Your goal
Read the records below and report each line in which "switch" occurs.
──────── Data extracts ────────
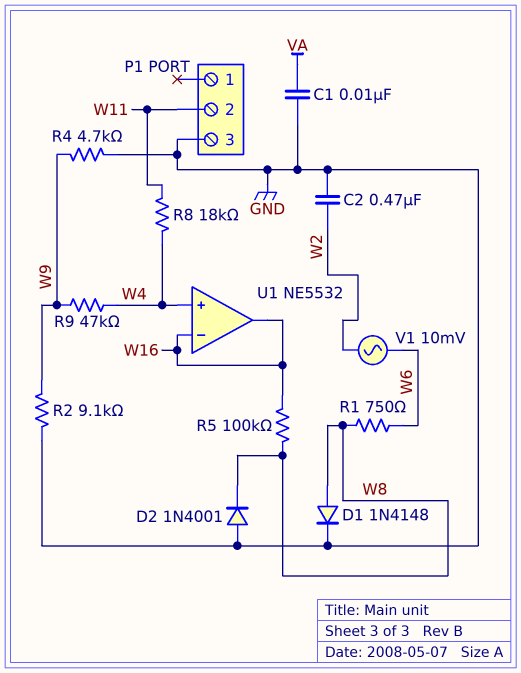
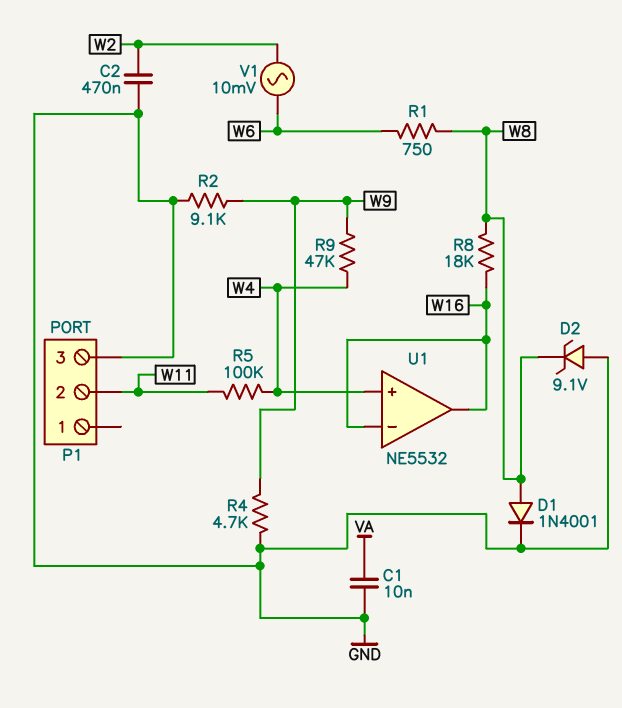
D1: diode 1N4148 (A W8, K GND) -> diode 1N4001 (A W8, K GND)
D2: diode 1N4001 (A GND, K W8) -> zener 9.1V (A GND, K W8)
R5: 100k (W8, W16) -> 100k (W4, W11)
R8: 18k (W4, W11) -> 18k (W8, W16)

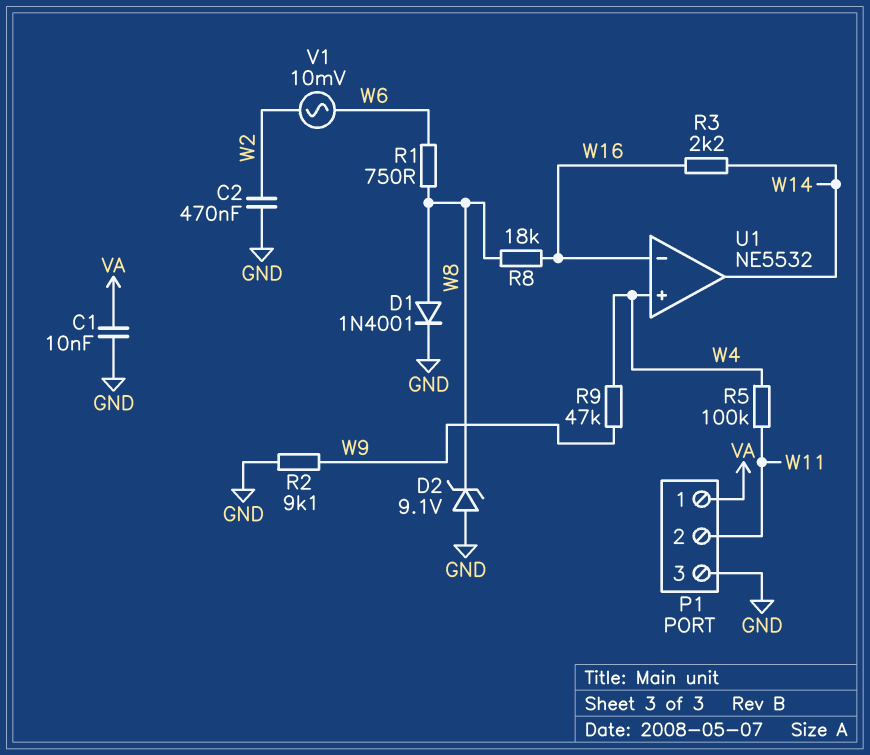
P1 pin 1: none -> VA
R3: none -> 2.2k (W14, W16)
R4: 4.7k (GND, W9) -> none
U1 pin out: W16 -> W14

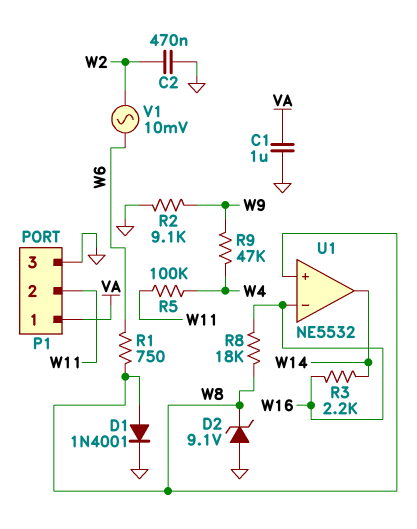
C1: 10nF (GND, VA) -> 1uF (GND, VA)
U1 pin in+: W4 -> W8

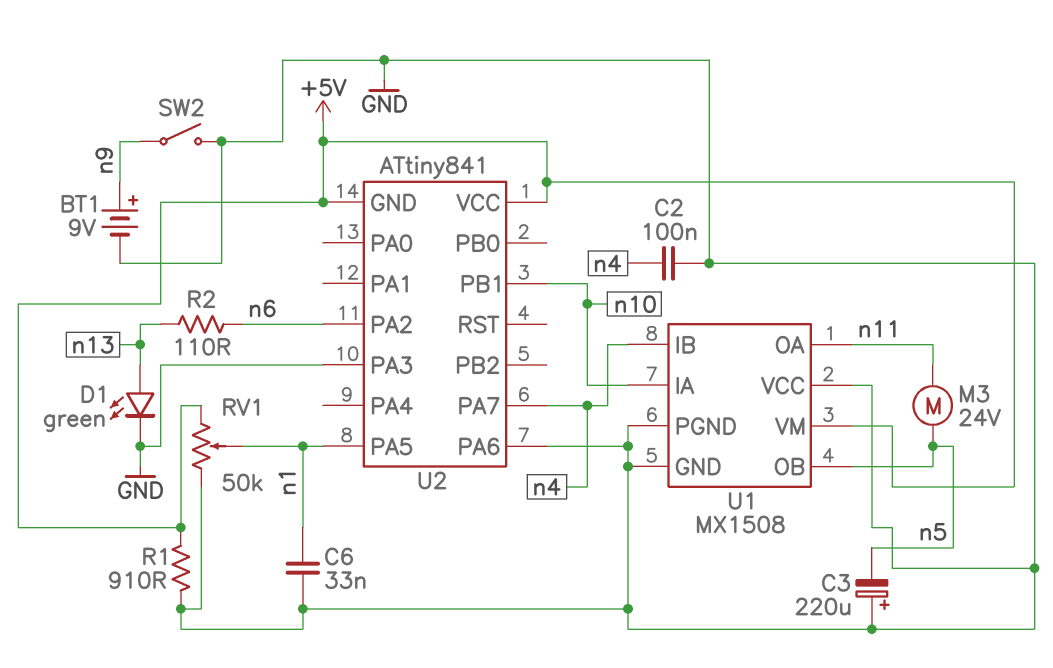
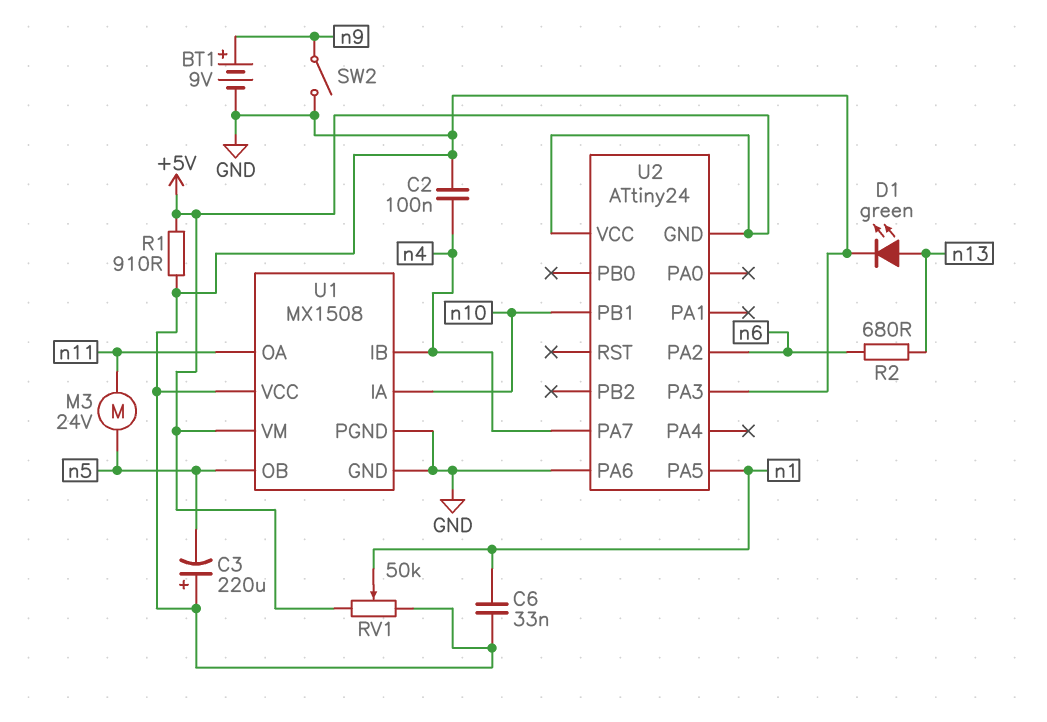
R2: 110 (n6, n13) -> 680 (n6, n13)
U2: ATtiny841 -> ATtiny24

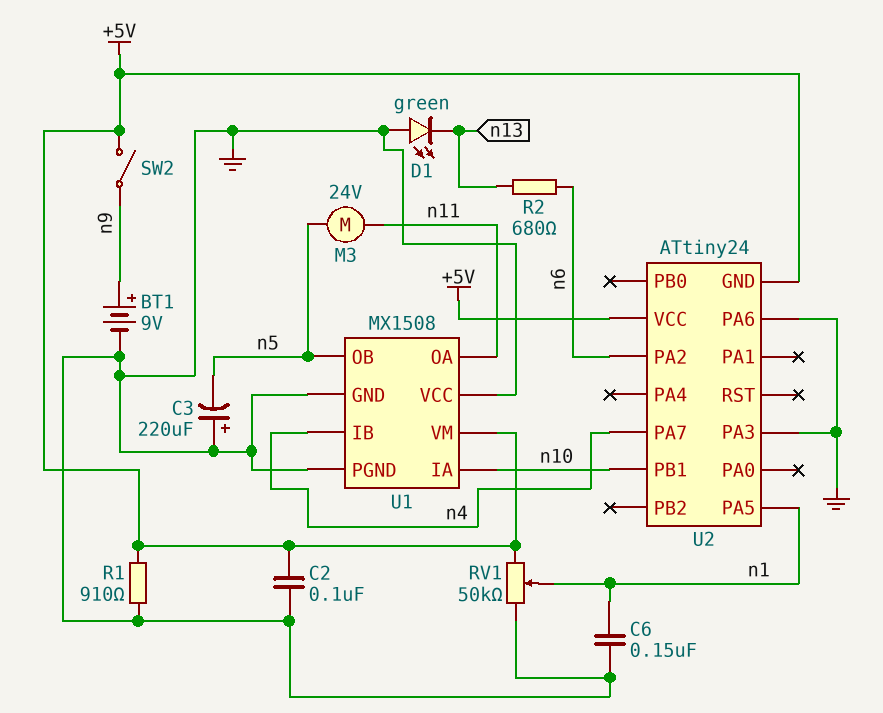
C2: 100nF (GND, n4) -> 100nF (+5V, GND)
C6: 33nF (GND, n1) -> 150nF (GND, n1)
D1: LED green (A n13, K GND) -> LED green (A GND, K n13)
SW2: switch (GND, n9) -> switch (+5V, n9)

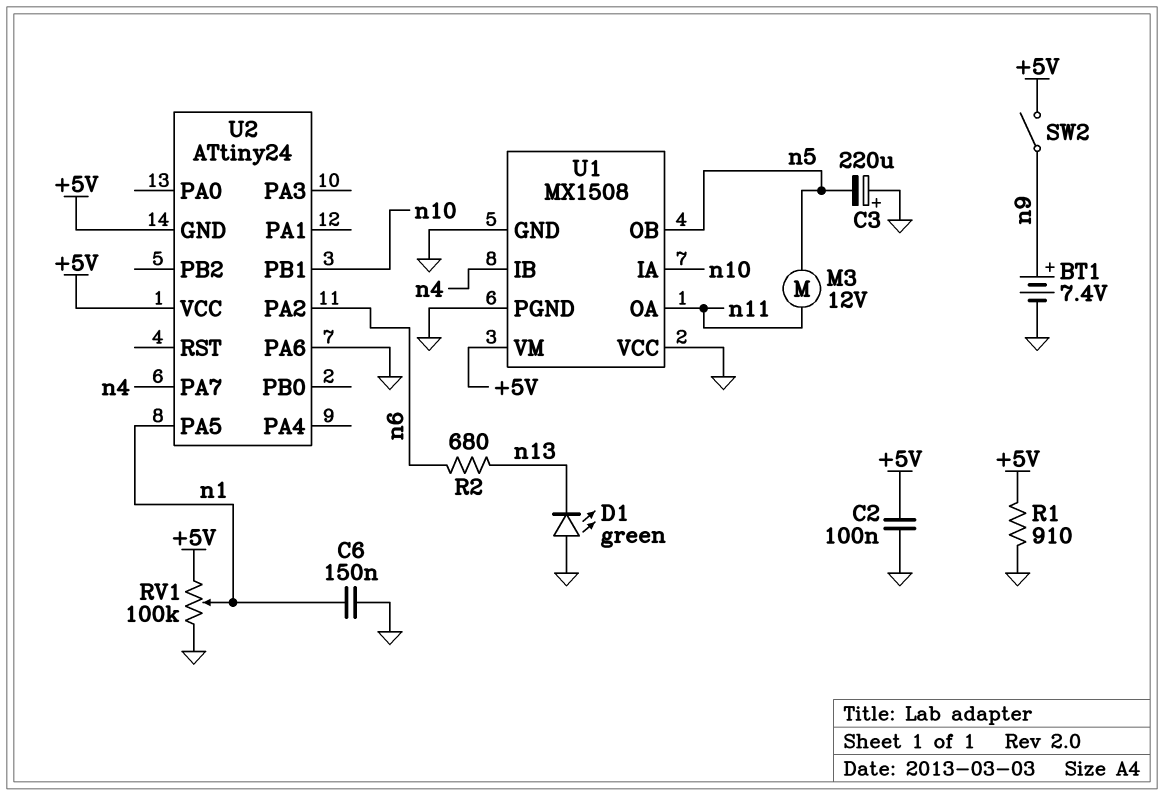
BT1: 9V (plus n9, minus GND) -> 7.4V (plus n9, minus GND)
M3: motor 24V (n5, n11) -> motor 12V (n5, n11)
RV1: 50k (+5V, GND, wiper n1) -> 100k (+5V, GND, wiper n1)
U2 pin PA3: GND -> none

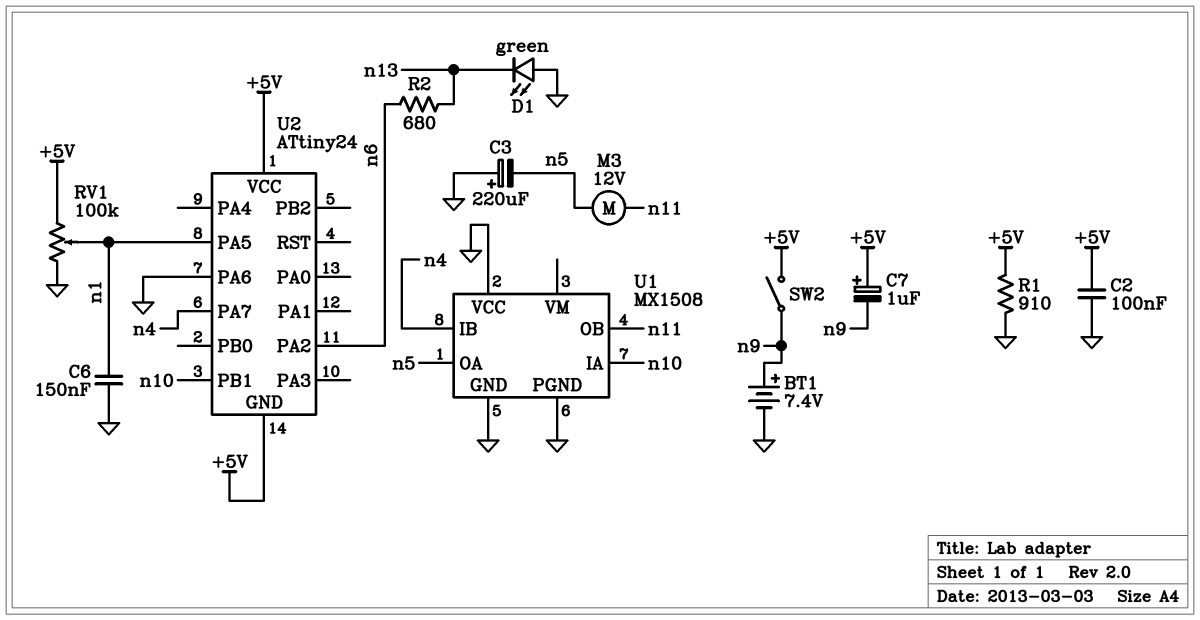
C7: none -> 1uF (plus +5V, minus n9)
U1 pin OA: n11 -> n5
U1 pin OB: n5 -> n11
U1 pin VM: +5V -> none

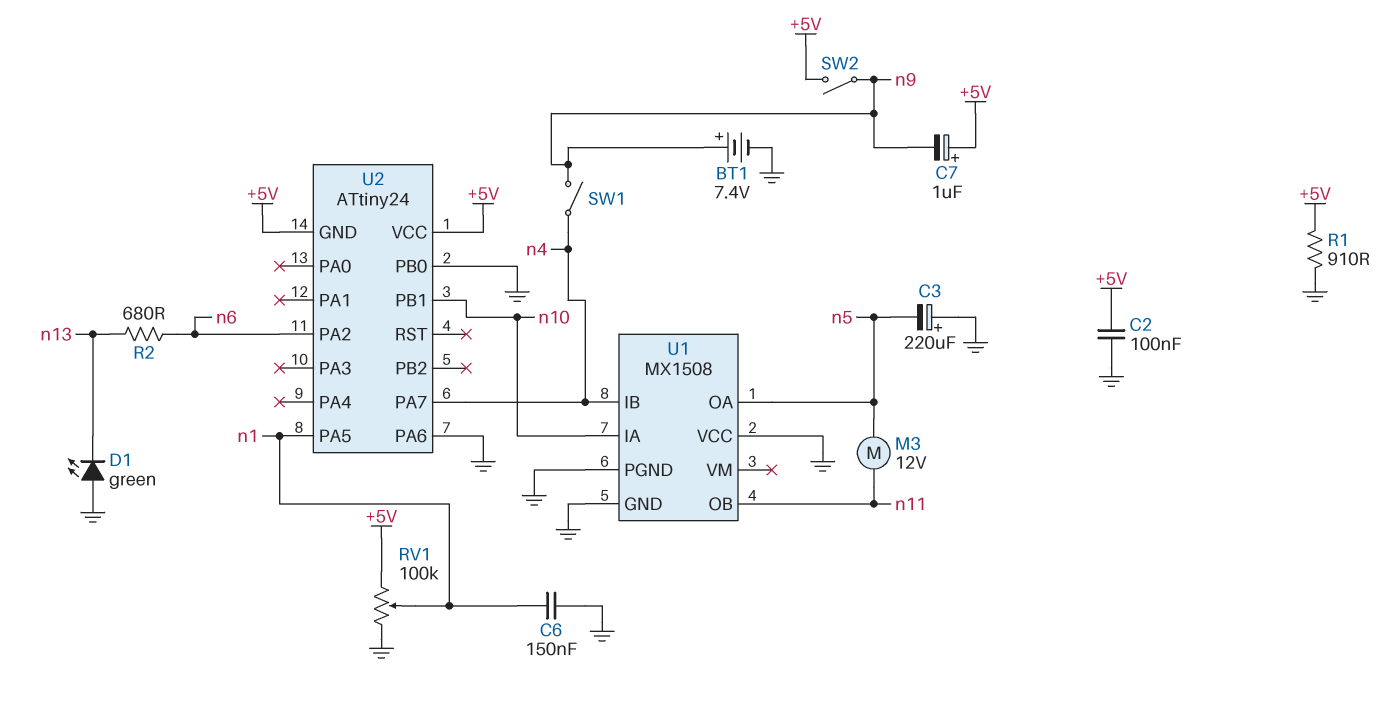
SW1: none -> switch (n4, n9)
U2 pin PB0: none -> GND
────────
Finished exercise
SW2: switch (GND, n9) -> switch (+5V, n9)
SW1: none -> switch (n4, n9)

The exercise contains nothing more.